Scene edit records

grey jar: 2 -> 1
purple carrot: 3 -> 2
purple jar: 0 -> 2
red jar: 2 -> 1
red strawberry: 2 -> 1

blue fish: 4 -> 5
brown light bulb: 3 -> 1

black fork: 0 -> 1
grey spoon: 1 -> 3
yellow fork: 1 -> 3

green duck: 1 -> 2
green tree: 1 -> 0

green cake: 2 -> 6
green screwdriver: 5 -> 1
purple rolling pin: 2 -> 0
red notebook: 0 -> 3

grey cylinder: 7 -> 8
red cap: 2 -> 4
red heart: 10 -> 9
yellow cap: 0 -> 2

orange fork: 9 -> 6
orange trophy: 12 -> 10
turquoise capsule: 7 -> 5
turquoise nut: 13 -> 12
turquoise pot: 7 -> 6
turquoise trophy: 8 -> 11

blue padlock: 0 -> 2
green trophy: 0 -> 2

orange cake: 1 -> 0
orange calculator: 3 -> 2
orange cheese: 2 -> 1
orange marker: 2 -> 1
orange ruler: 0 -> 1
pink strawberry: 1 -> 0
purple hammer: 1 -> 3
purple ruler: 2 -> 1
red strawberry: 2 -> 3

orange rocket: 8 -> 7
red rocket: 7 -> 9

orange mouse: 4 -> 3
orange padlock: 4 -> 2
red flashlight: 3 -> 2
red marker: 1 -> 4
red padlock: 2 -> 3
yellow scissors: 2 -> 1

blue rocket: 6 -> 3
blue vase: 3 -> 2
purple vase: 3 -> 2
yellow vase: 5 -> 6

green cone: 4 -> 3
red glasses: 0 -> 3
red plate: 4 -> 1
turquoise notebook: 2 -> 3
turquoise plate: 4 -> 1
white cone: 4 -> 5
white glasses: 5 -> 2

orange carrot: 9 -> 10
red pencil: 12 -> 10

--- TO DO ---
Pick out every line above that holds the word "orange" and copy it.

--- ANSWER TO THIS PROBLEM ---
orange fork: 9 -> 6
orange trophy: 12 -> 10
orange cake: 1 -> 0
orange calculator: 3 -> 2
orange cheese: 2 -> 1
orange marker: 2 -> 1
orange ruler: 0 -> 1
orange rocket: 8 -> 7
orange mouse: 4 -> 3
orange padlock: 4 -> 2
orange carrot: 9 -> 10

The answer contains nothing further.